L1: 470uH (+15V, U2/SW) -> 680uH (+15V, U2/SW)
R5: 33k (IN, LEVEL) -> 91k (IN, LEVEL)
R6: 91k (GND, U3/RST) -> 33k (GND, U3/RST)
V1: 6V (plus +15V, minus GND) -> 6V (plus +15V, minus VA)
--
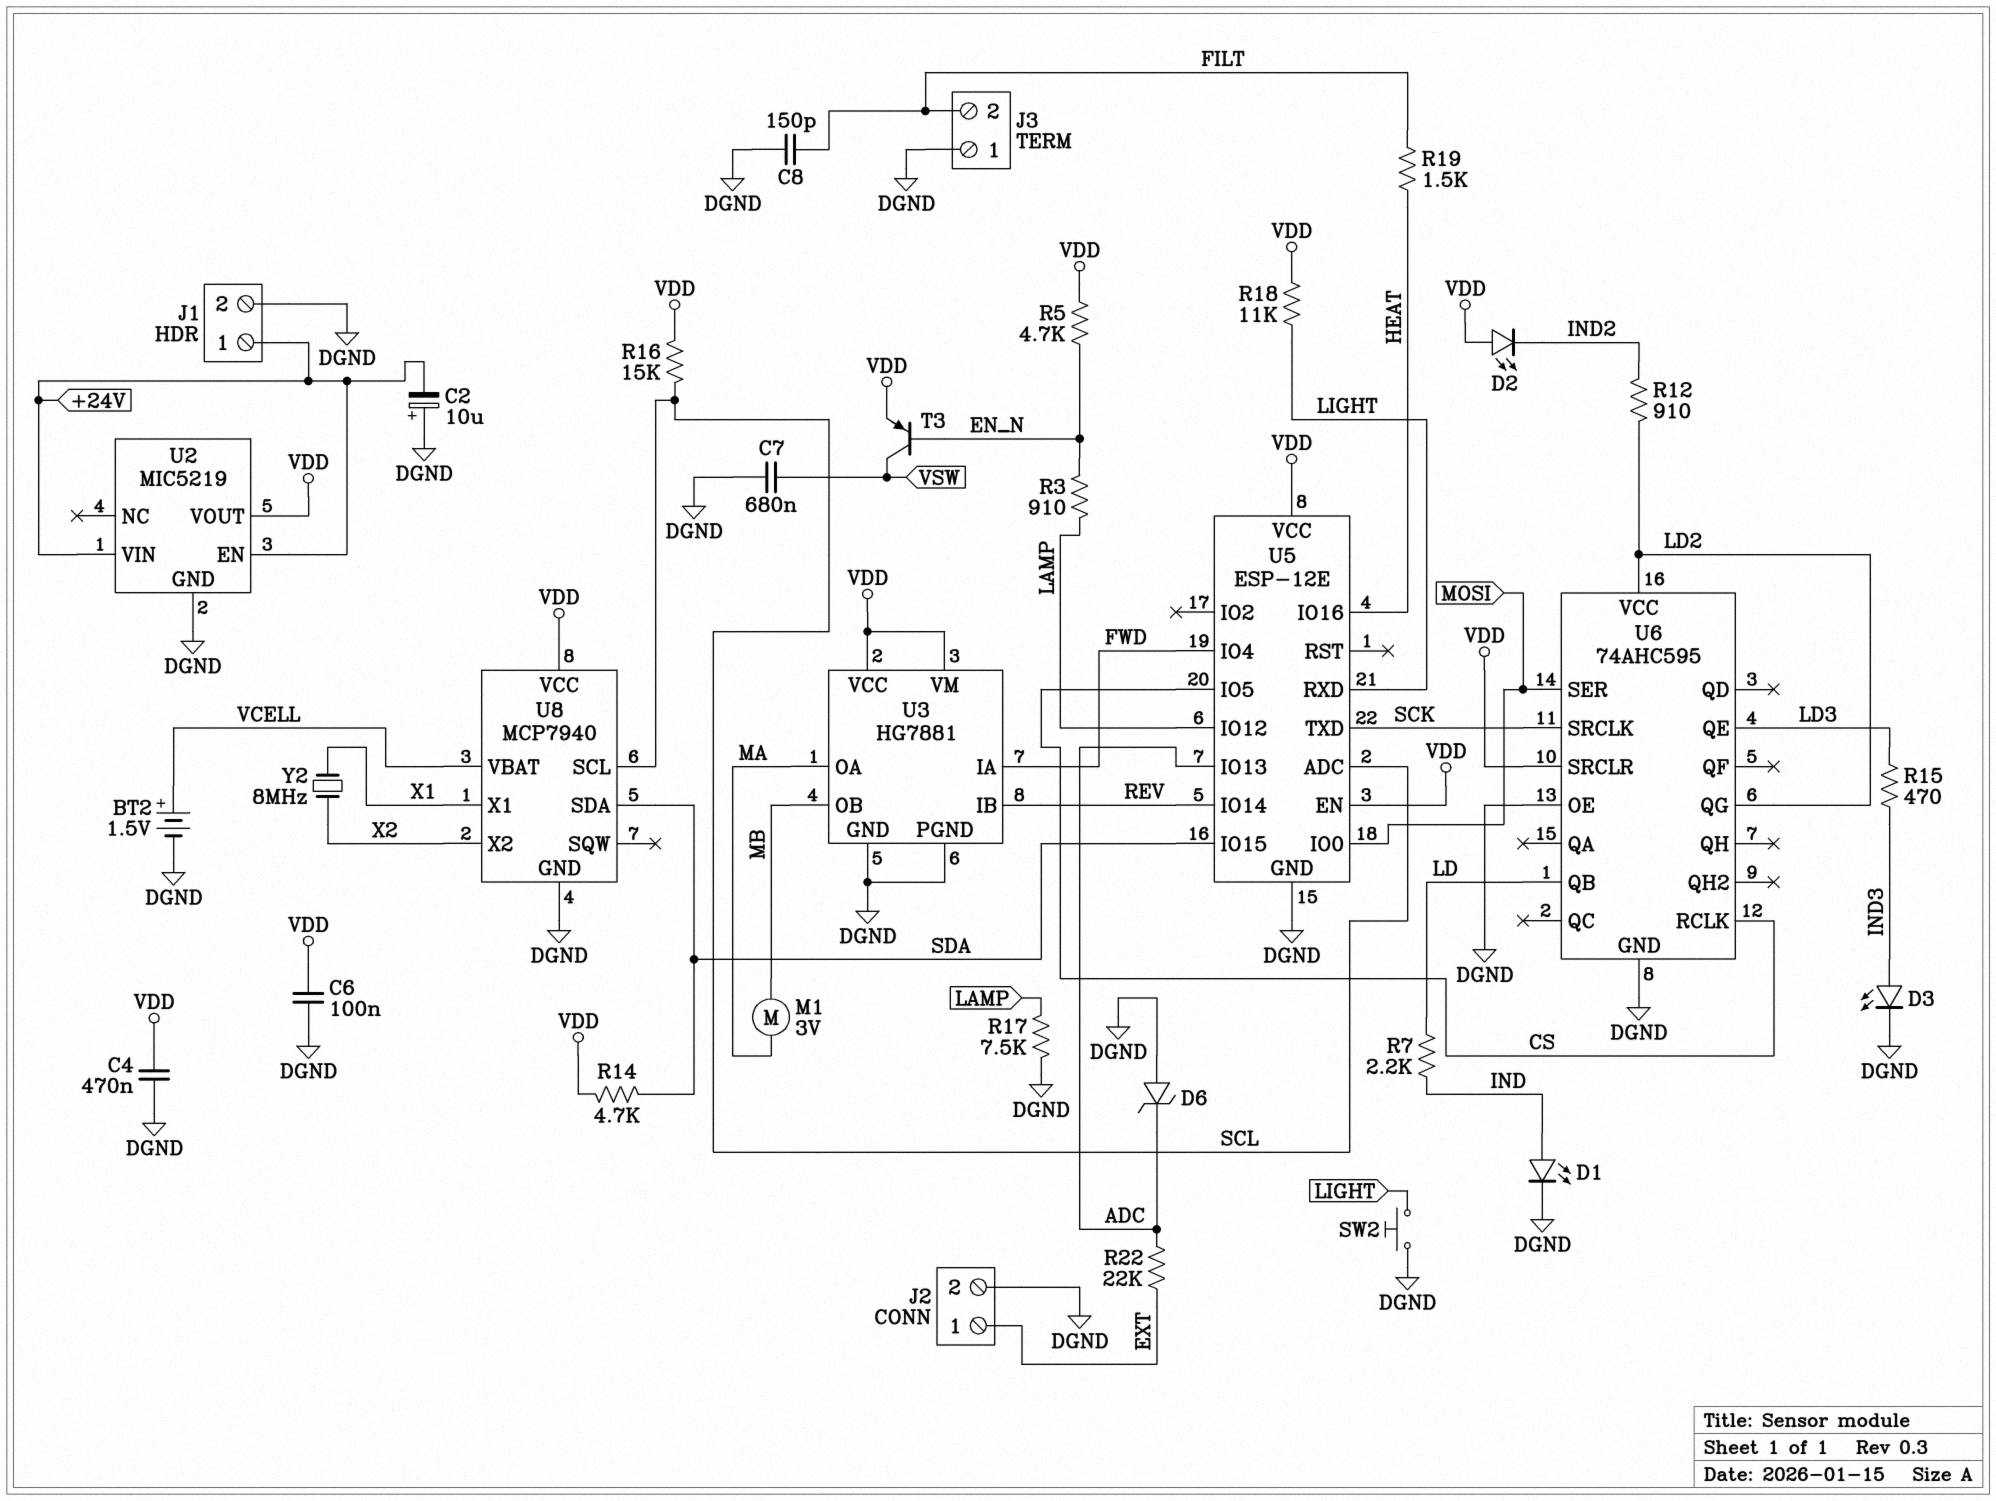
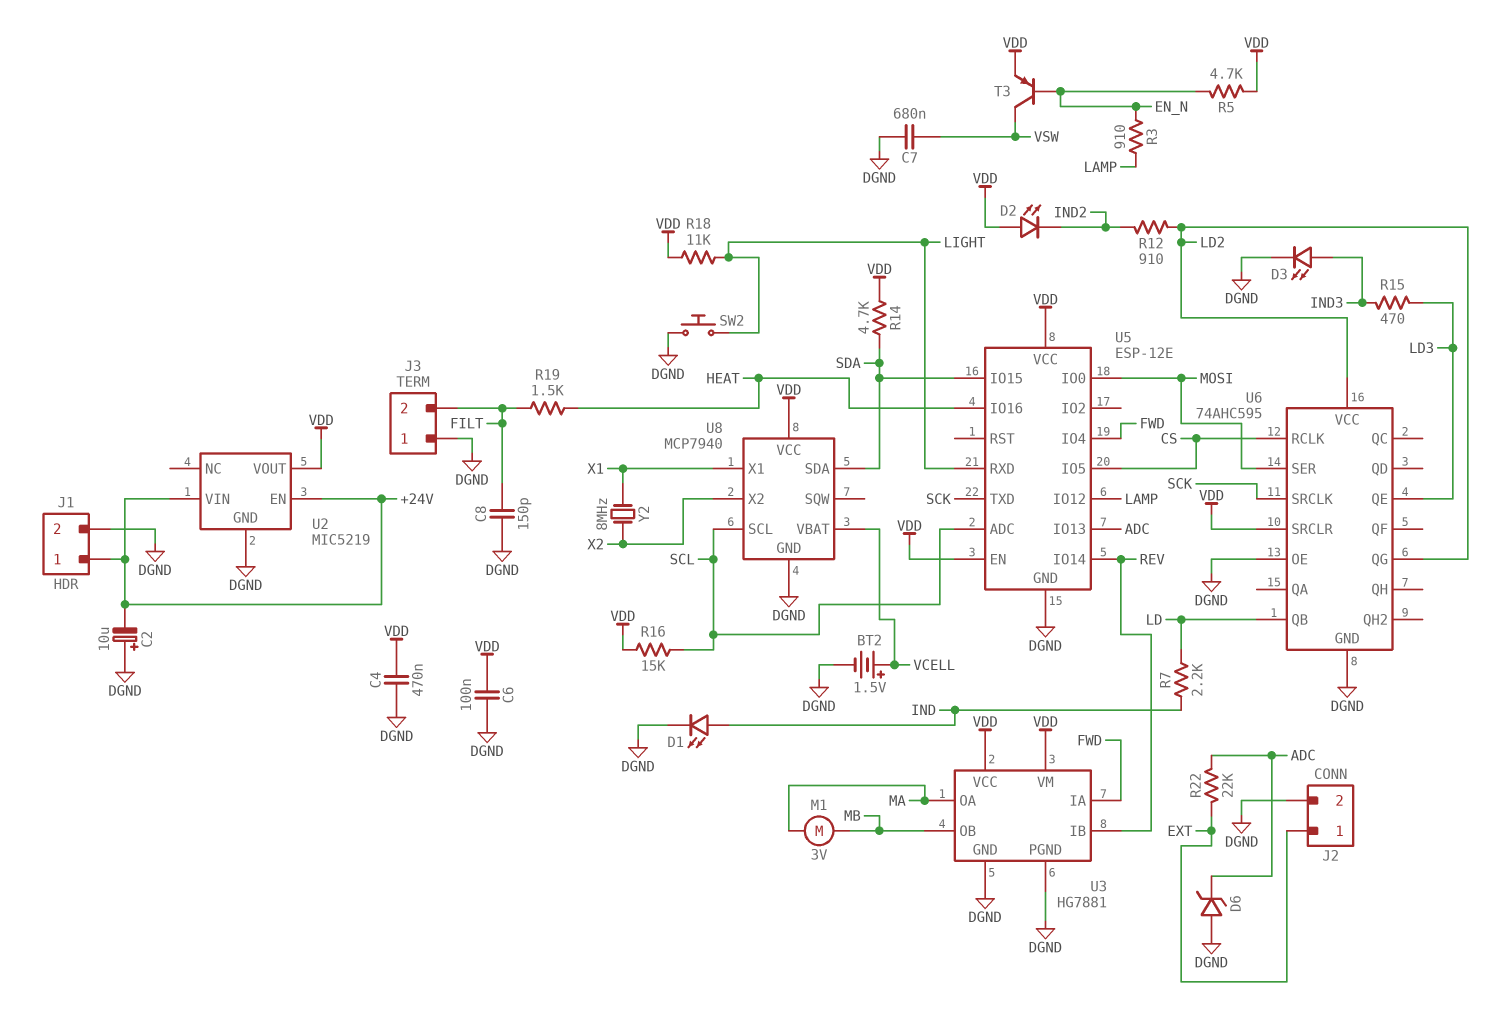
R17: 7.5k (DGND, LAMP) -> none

- WHAT IS REQUIRED: Lines to set down from above: the line with "R6: 91k (GND, U3/RST) -> 33k (GND, U3/RST)", the line with "V1: 6V (plus", and every line between, each exactly as written.

- SOLUTION BELOW:
R6: 91k (GND, U3/RST) -> 33k (GND, U3/RST)
V1: 6V (plus +15V, minus GND) -> 6V (plus +15V, minus VA)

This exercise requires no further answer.